DATA LISTING: Begin

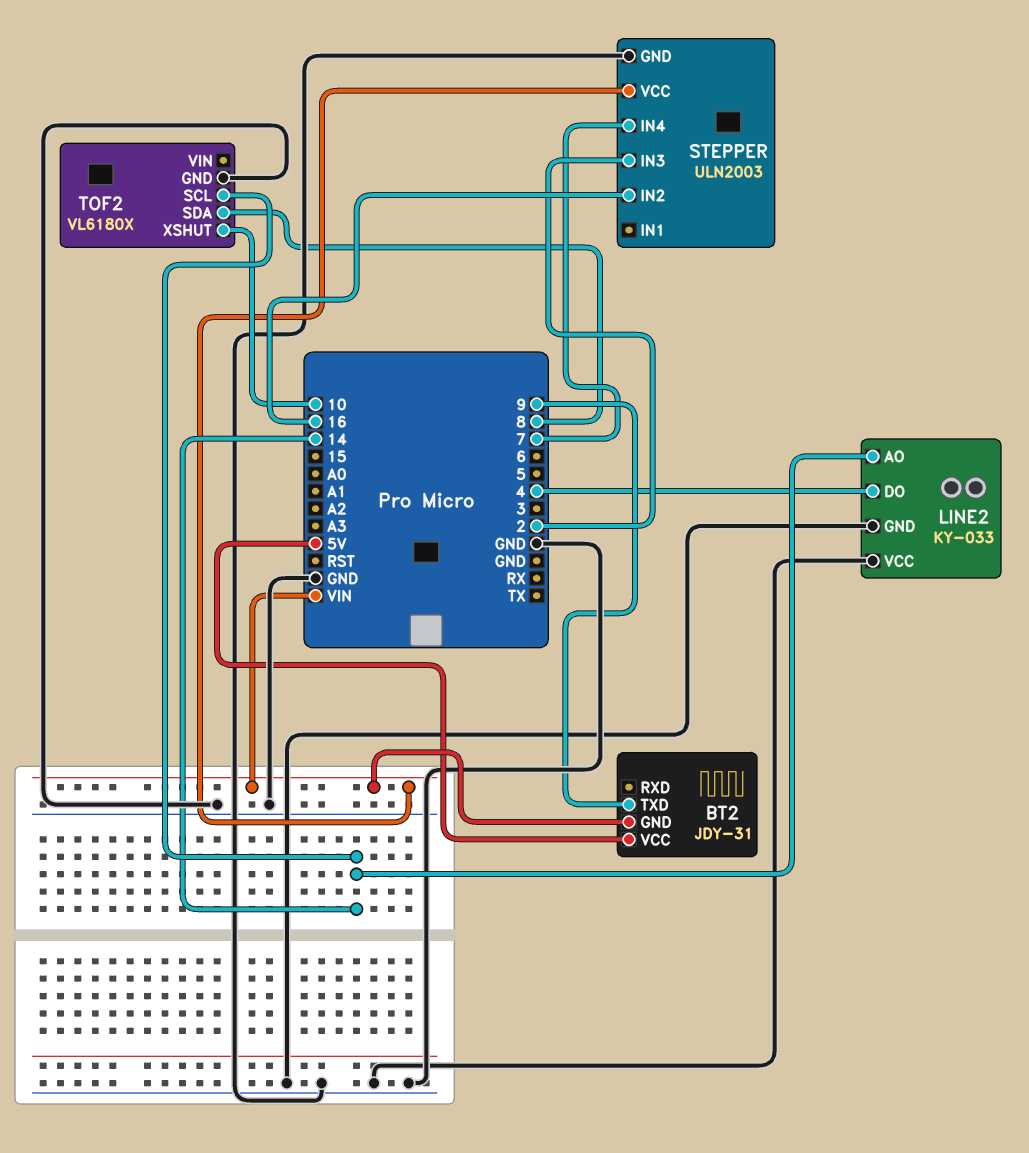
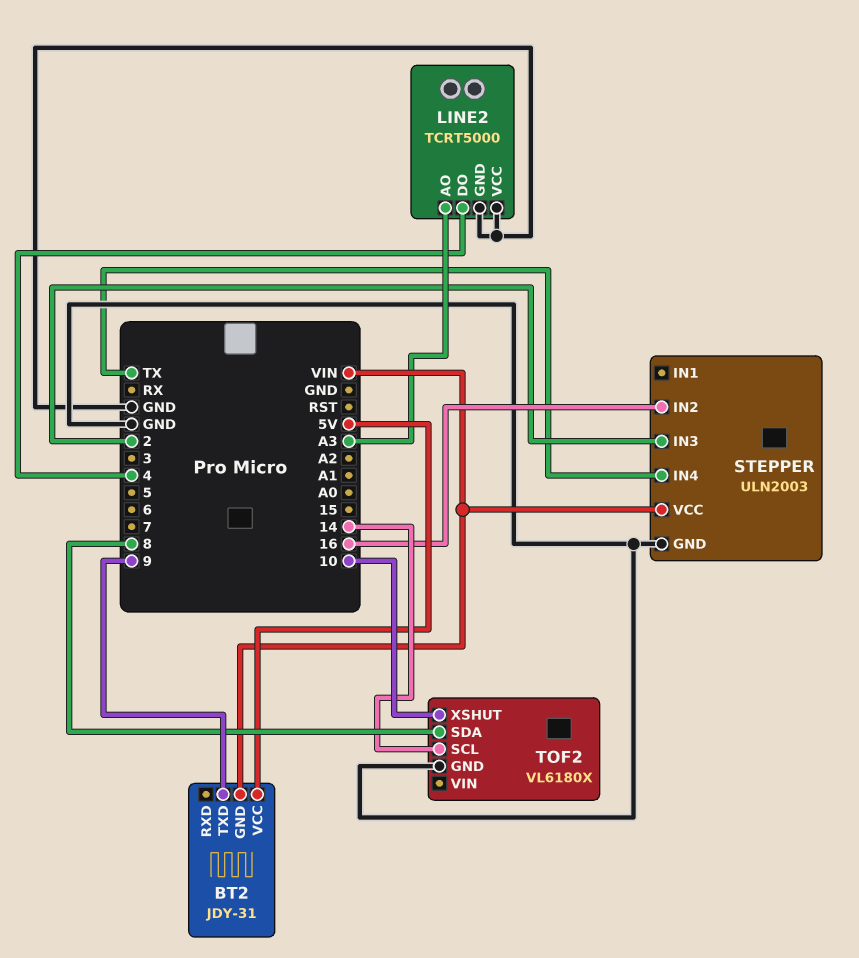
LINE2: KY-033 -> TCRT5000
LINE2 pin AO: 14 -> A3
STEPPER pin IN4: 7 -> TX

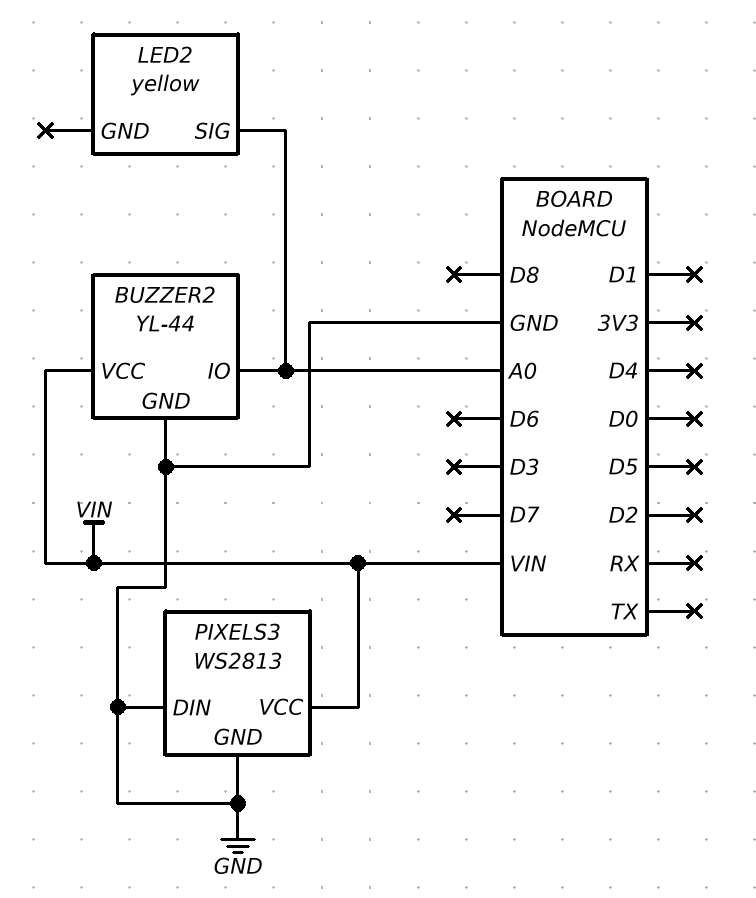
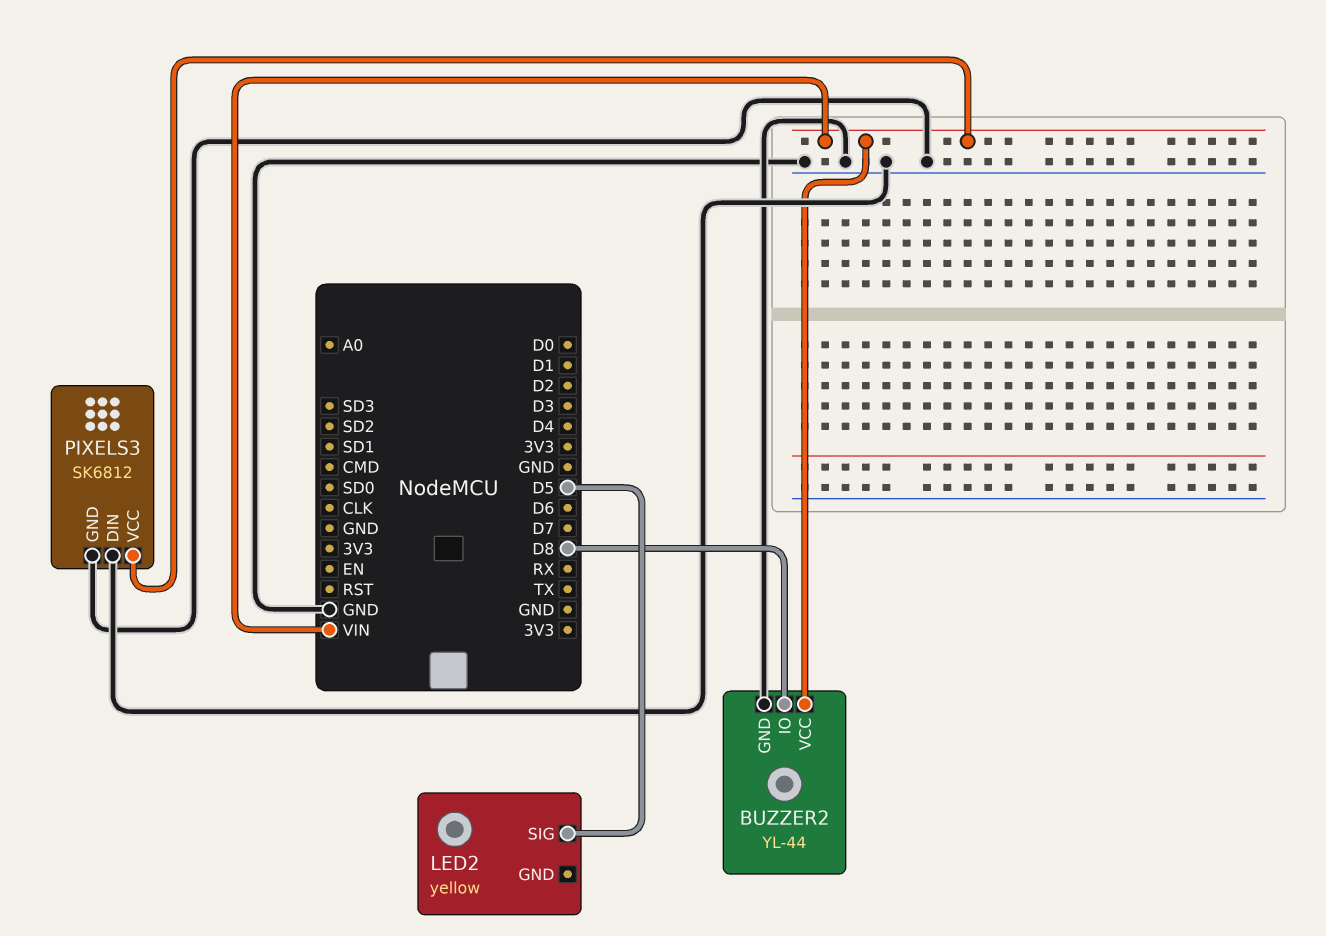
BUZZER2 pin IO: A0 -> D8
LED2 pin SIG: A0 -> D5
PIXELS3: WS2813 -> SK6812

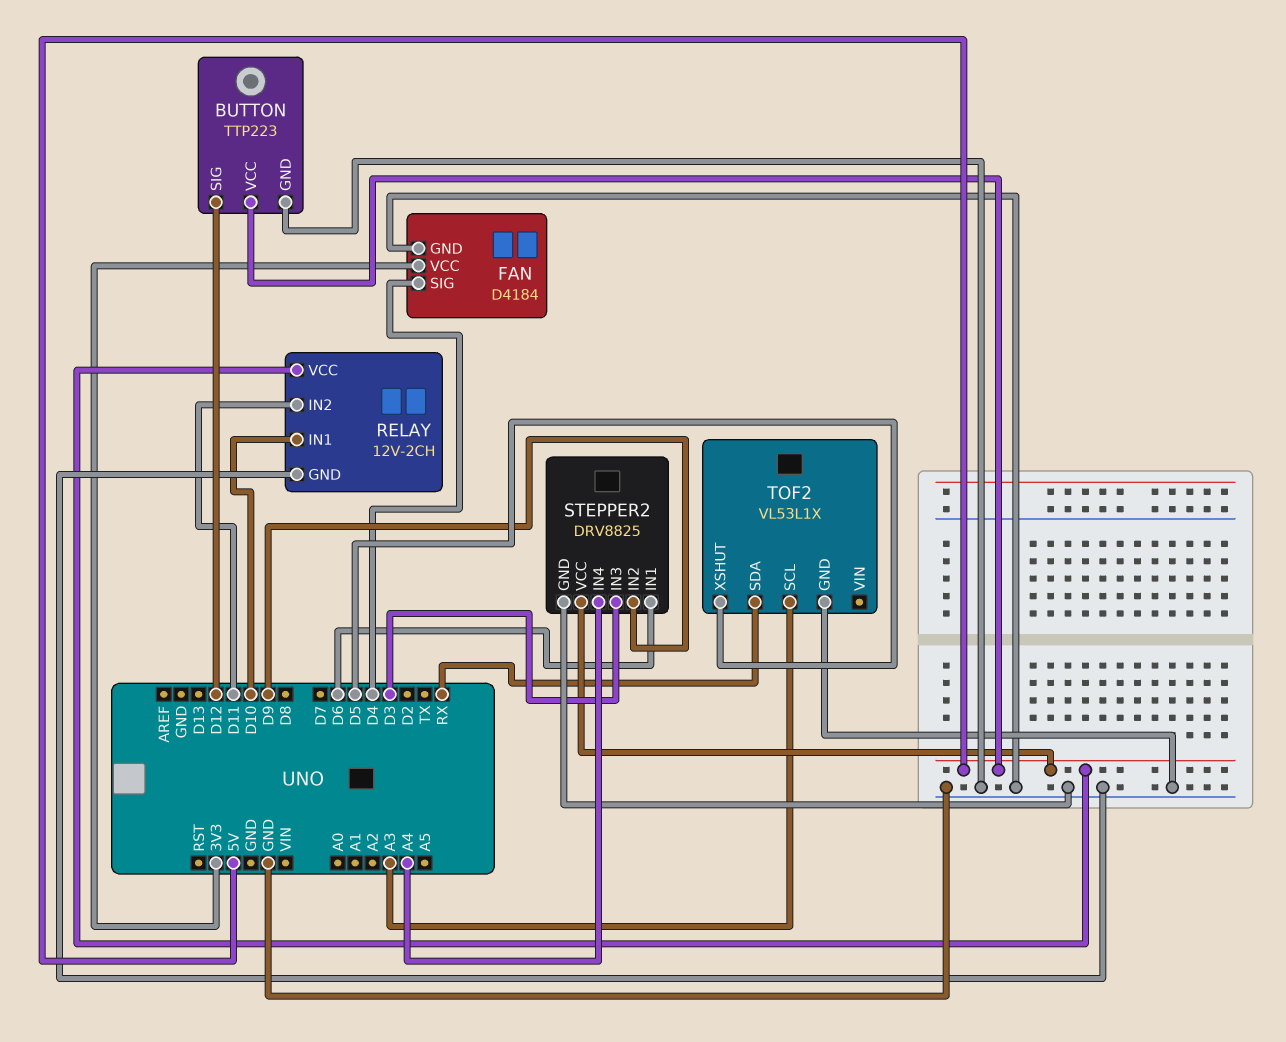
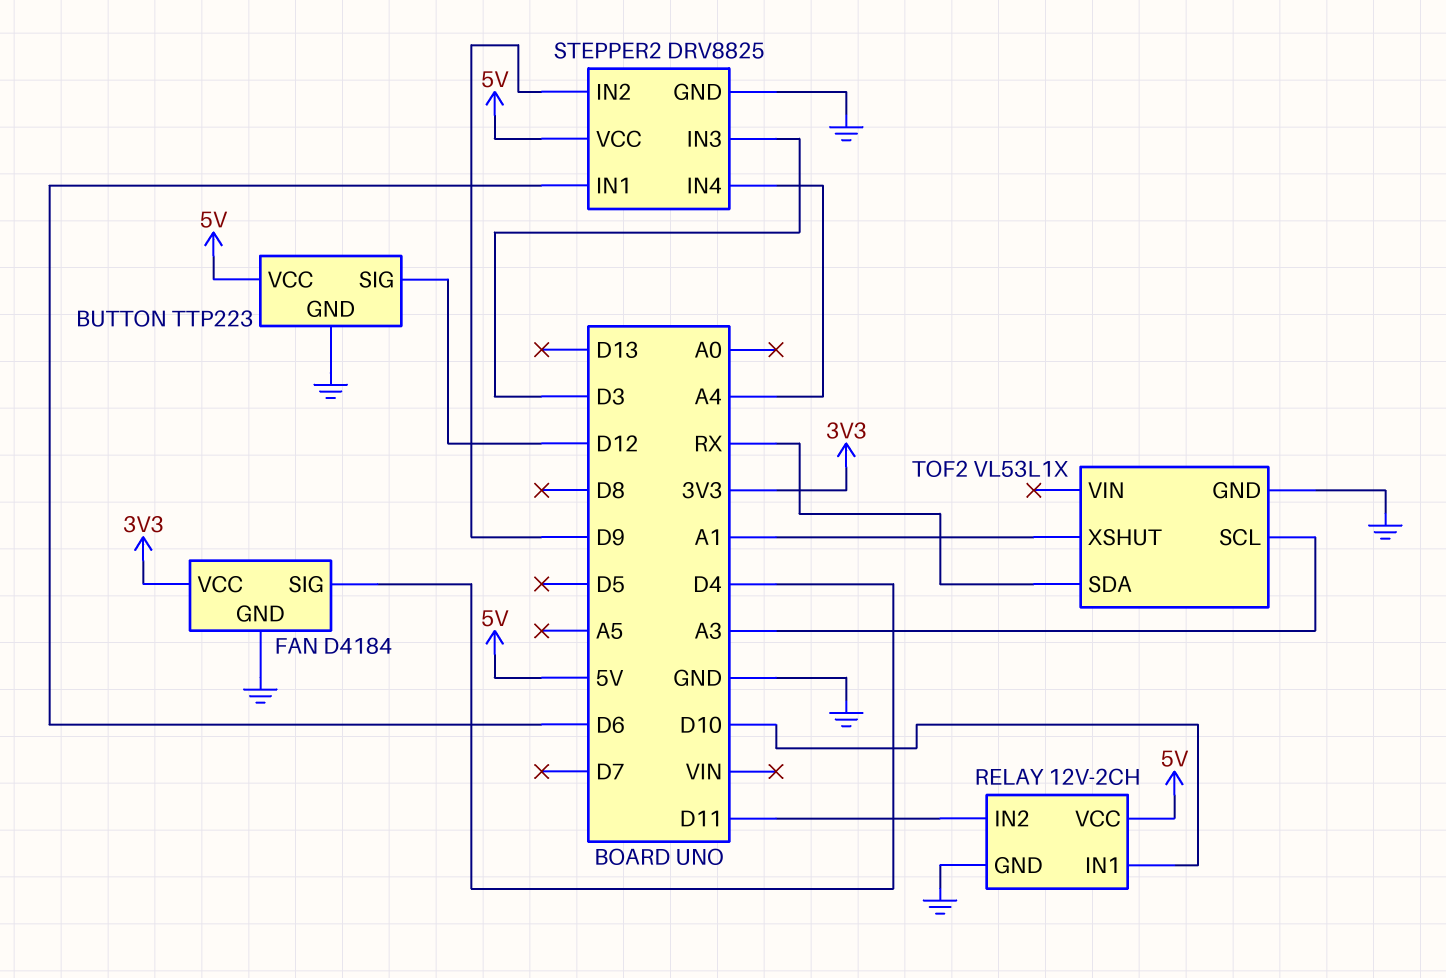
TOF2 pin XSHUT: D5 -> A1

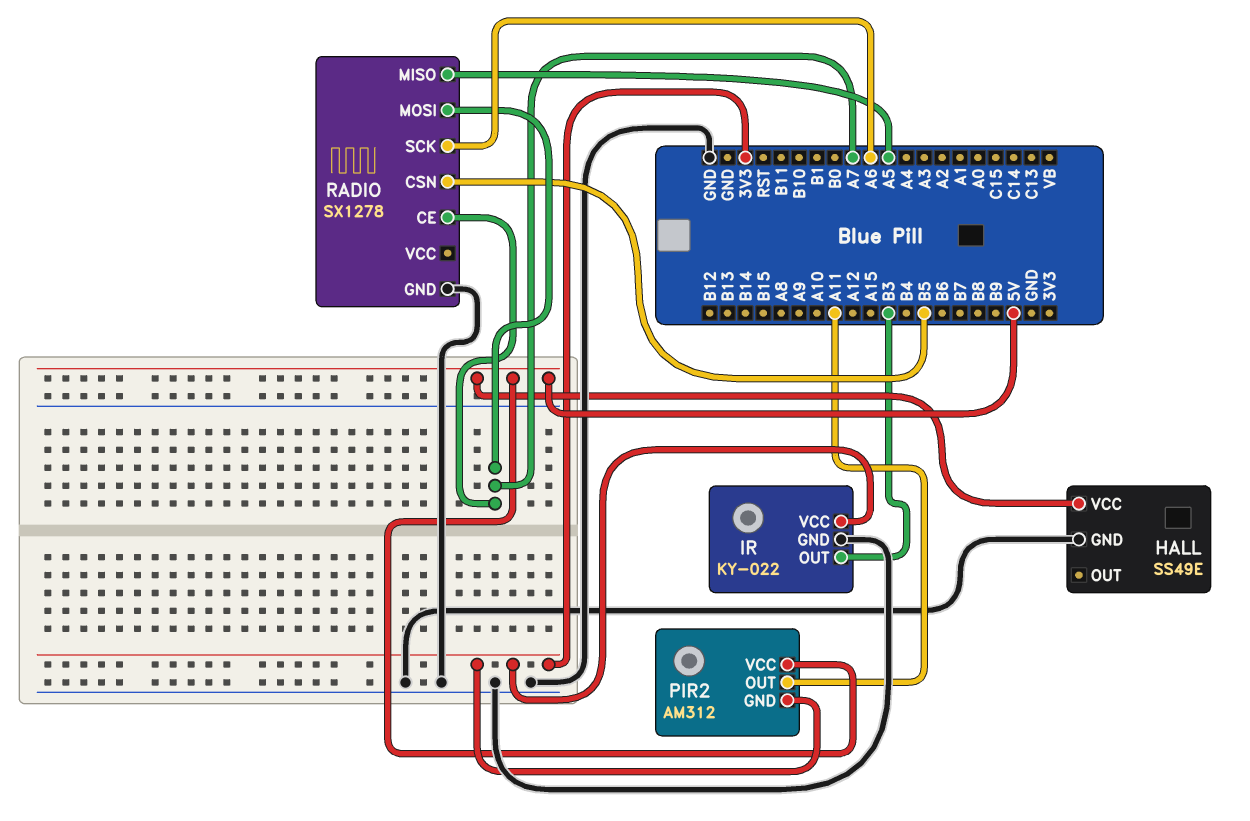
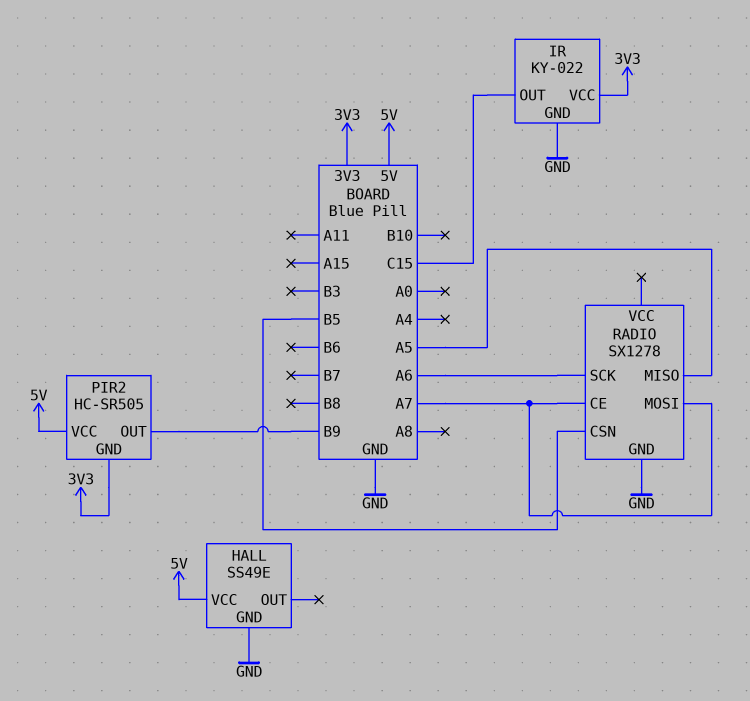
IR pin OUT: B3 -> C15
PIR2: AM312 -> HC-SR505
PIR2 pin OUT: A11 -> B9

DATA LISTING: End

» **TASK OBJECTIVE**:
With the pictures removed, copy the data above word for word.

» **TASK RESULT**:
LINE2: KY-033 -> TCRT5000
LINE2 pin AO: 14 -> A3
STEPPER pin IN4: 7 -> TX

BUZZER2 pin IO: A0 -> D8
LED2 pin SIG: A0 -> D5
PIXELS3: WS2813 -> SK6812

TOF2 pin XSHUT: D5 -> A1

IR pin OUT: B3 -> C15
PIR2: AM312 -> HC-SR505
PIR2 pin OUT: A11 -> B9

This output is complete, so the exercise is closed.